Task material:
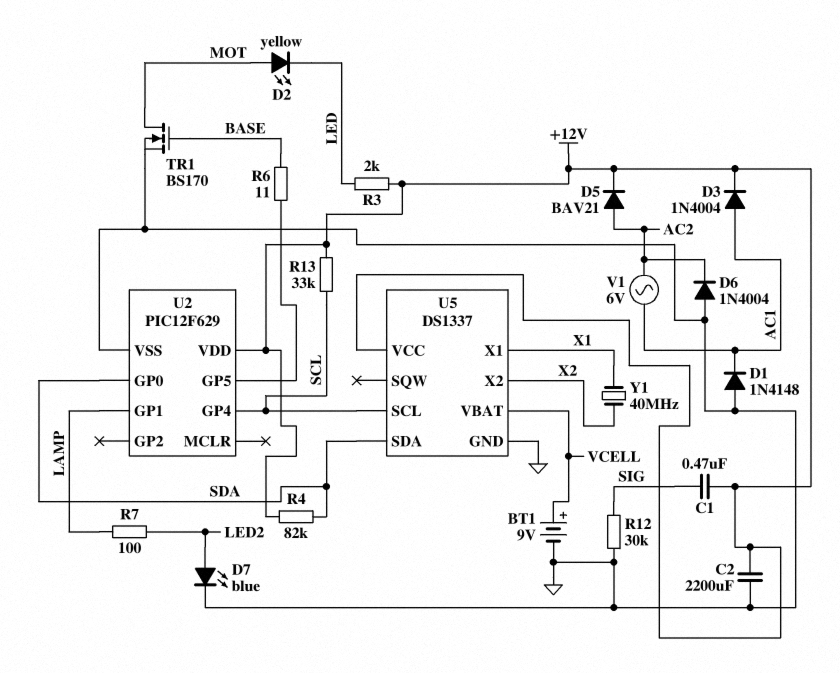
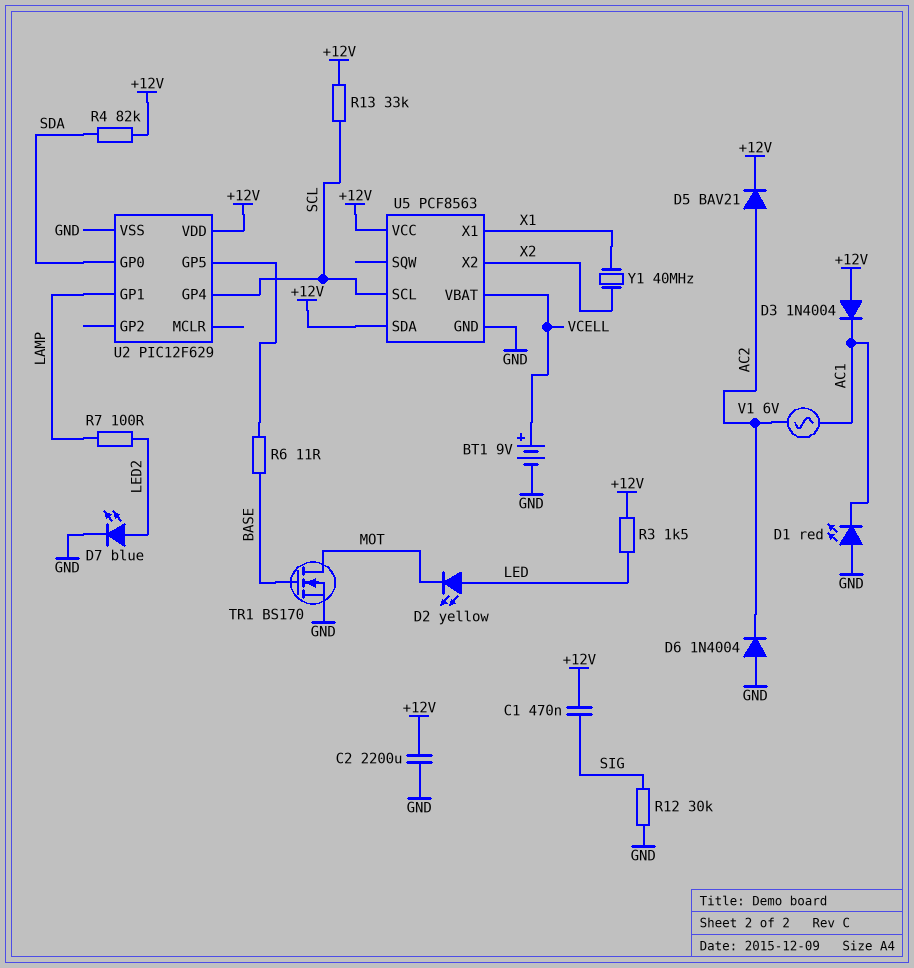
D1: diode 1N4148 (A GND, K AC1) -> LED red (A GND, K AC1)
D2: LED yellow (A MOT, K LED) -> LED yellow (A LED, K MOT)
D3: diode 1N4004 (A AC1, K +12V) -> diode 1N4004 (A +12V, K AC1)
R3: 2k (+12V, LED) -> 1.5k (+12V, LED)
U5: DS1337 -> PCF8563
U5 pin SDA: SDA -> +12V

Activity: All of the records must come back exactly as they stand, minus every picture.

Answer space:
D1: diode 1N4148 (A GND, K AC1) -> LED red (A GND, K AC1)
D2: LED yellow (A MOT, K LED) -> LED yellow (A LED, K MOT)
D3: diode 1N4004 (A AC1, K +12V) -> diode 1N4004 (A +12V, K AC1)
R3: 2k (+12V, LED) -> 1.5k (+12V, LED)
U5: DS1337 -> PCF8563
U5 pin SDA: SDA -> +12V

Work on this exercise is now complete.